Output only the lines below that start at the line containing "- → house (emerald) (708, 434, 810, 533)" and end at the line containing "frying pan (pure white) (619, 428, 717, 532)", with both ends kept.

--- INFORMATION PROVIDED Enclosed Below ---

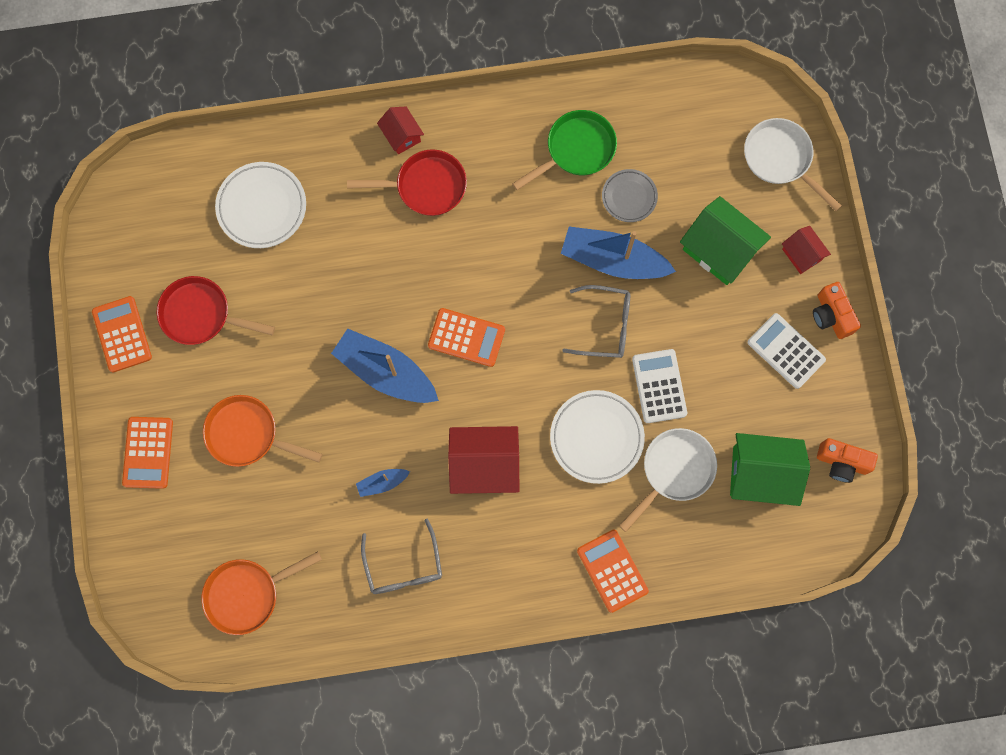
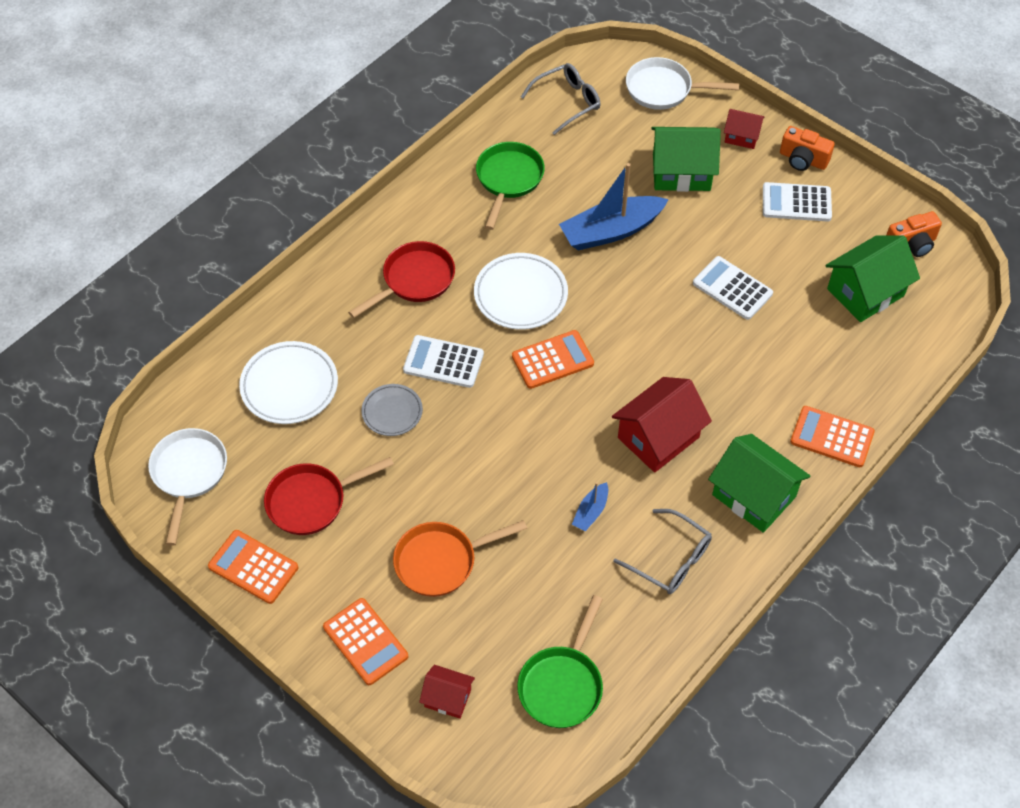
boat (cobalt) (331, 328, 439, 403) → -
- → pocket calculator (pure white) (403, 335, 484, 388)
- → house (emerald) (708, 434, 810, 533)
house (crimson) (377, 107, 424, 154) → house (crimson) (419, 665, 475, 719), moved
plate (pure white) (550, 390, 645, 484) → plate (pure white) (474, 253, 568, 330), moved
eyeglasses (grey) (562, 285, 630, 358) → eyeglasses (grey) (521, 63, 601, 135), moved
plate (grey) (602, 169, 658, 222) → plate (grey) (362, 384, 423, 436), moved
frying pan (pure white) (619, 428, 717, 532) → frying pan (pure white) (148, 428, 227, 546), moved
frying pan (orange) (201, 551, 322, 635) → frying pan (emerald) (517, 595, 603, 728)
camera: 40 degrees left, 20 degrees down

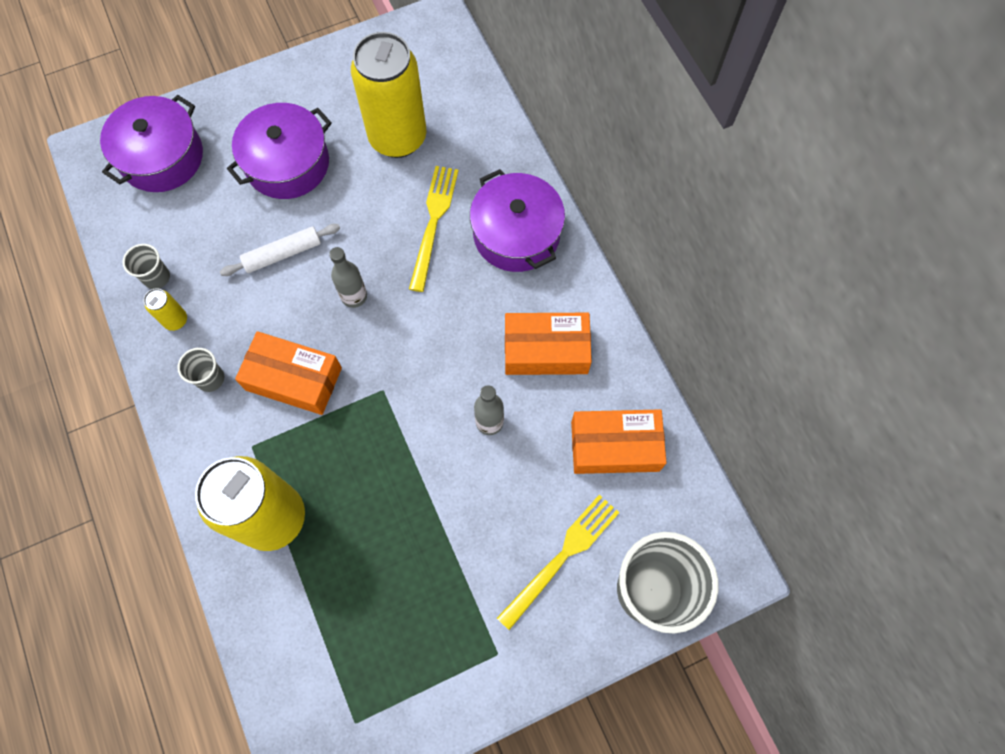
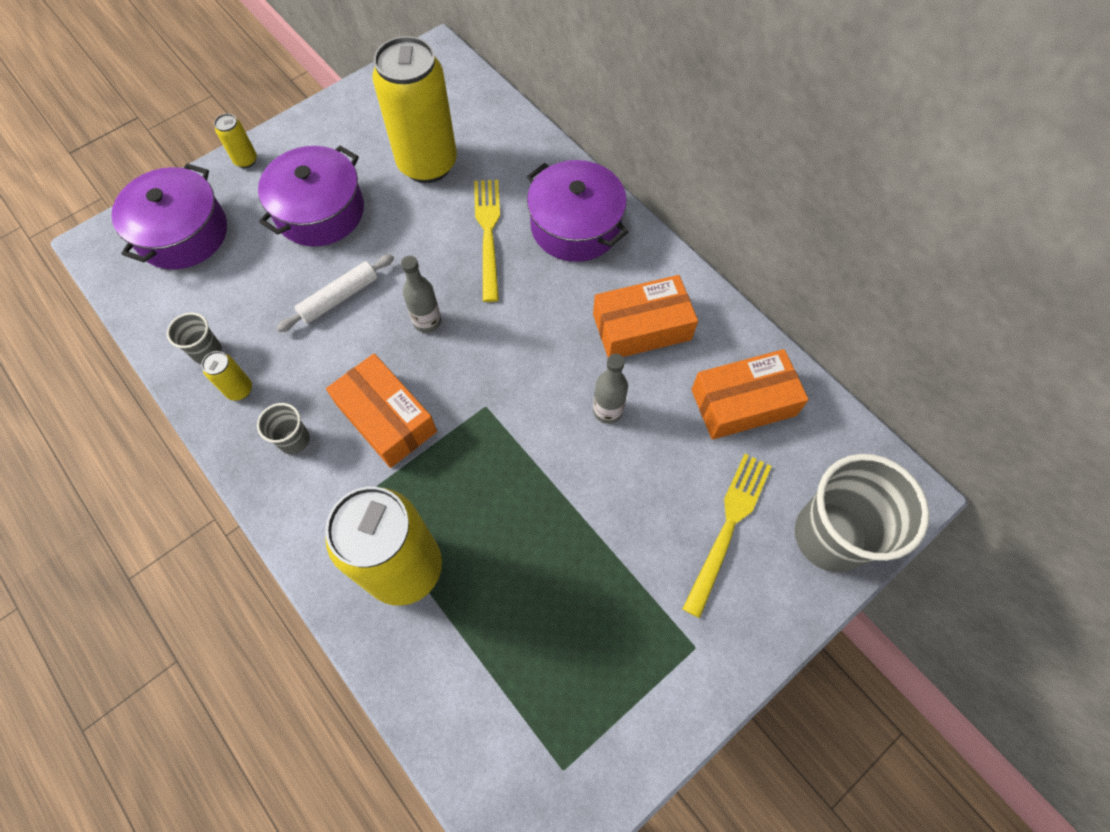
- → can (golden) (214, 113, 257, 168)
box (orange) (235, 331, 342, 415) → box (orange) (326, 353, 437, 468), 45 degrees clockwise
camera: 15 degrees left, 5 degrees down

--- End of Enclosed INFORMATION PROVIDED ---
--- INFORMATION PROVIDED Enclosed Below ---

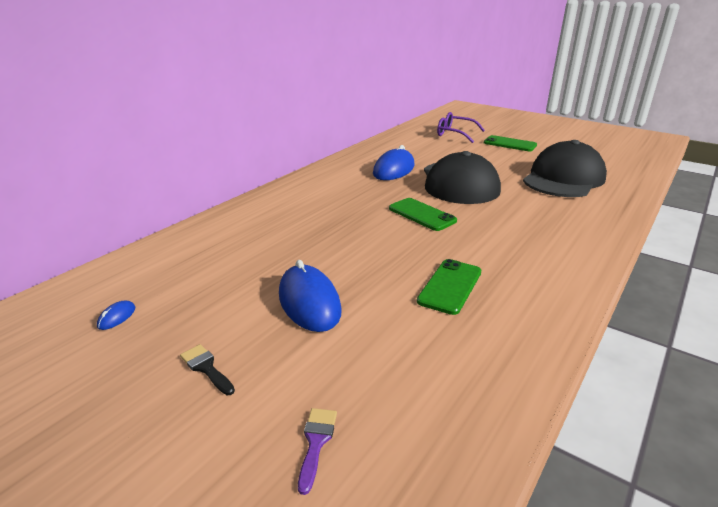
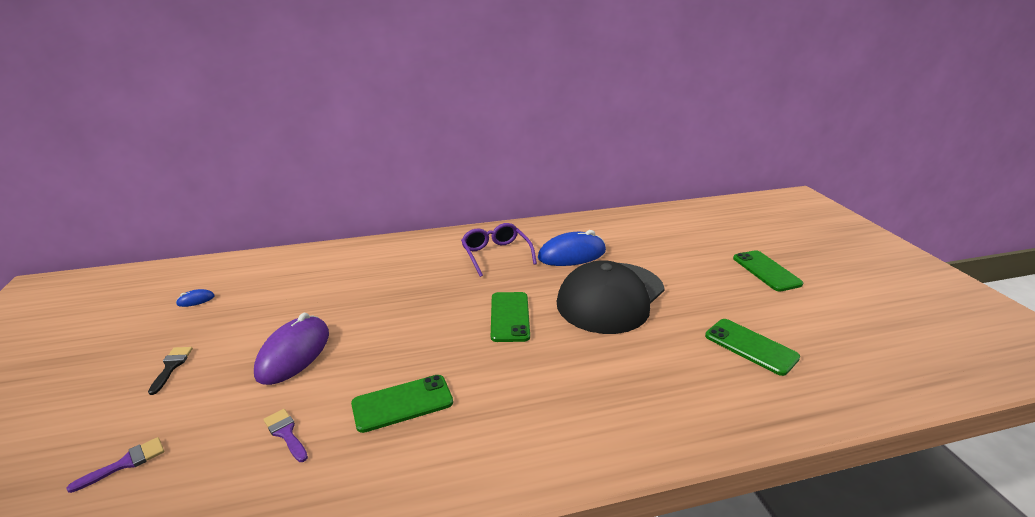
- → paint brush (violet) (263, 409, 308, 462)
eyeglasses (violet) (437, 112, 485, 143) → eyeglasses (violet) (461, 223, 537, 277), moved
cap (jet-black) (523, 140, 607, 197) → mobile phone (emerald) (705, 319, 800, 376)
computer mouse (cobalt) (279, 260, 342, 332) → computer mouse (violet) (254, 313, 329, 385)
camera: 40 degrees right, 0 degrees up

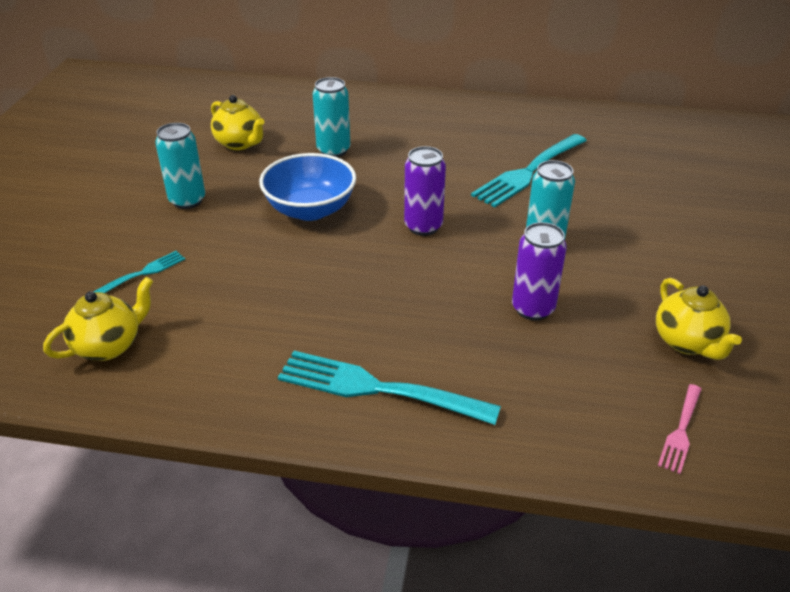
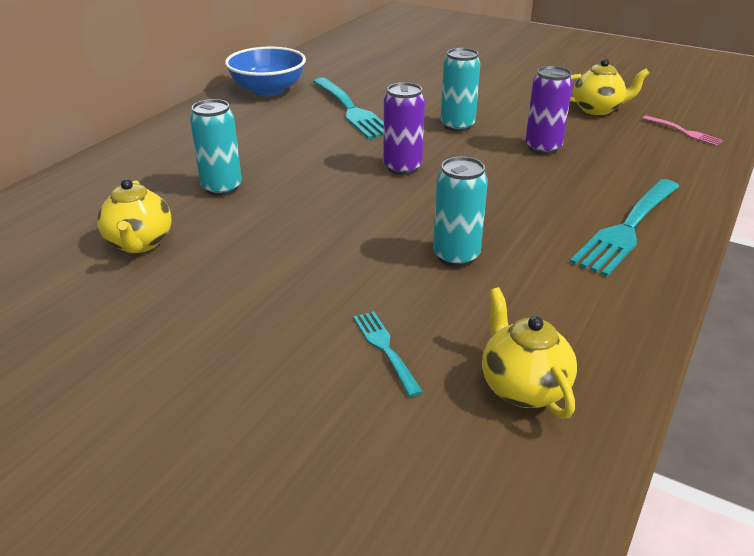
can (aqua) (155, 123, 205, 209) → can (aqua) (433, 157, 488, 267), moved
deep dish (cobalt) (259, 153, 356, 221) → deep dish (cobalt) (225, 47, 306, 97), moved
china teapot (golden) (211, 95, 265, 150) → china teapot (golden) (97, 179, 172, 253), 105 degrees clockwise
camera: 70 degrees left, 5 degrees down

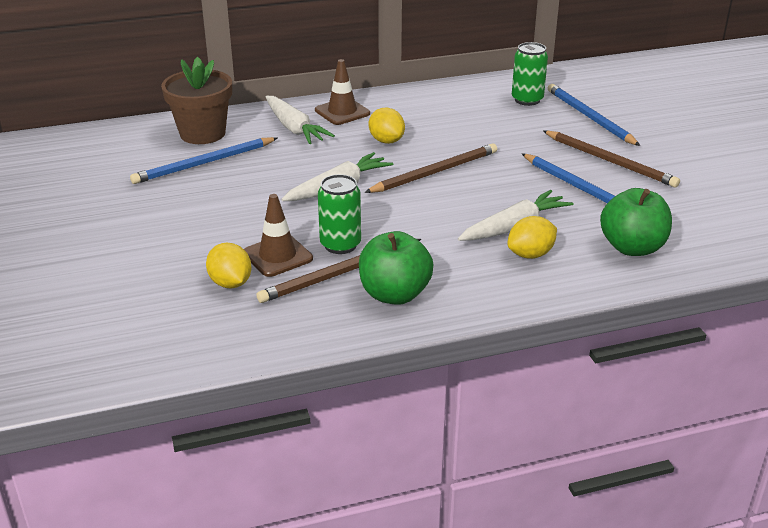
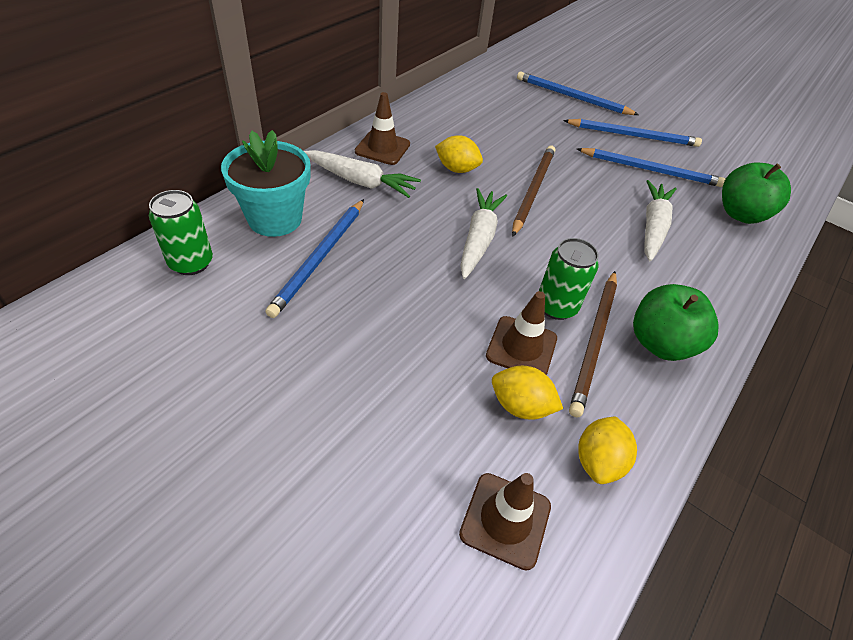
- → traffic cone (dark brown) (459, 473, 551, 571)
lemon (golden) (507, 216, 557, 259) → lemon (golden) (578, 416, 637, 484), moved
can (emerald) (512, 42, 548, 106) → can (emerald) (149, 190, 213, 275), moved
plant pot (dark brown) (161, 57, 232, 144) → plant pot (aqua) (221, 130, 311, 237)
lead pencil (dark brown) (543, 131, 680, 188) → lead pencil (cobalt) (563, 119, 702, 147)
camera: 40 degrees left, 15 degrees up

--- End of Enclosed INFORMATION PROVIDED ---

# RESPONSE AREA:
- → house (emerald) (708, 434, 810, 533)
house (crimson) (377, 107, 424, 154) → house (crimson) (419, 665, 475, 719), moved
plate (pure white) (550, 390, 645, 484) → plate (pure white) (474, 253, 568, 330), moved
eyeglasses (grey) (562, 285, 630, 358) → eyeglasses (grey) (521, 63, 601, 135), moved
plate (grey) (602, 169, 658, 222) → plate (grey) (362, 384, 423, 436), moved
frying pan (pure white) (619, 428, 717, 532) → frying pan (pure white) (148, 428, 227, 546), moved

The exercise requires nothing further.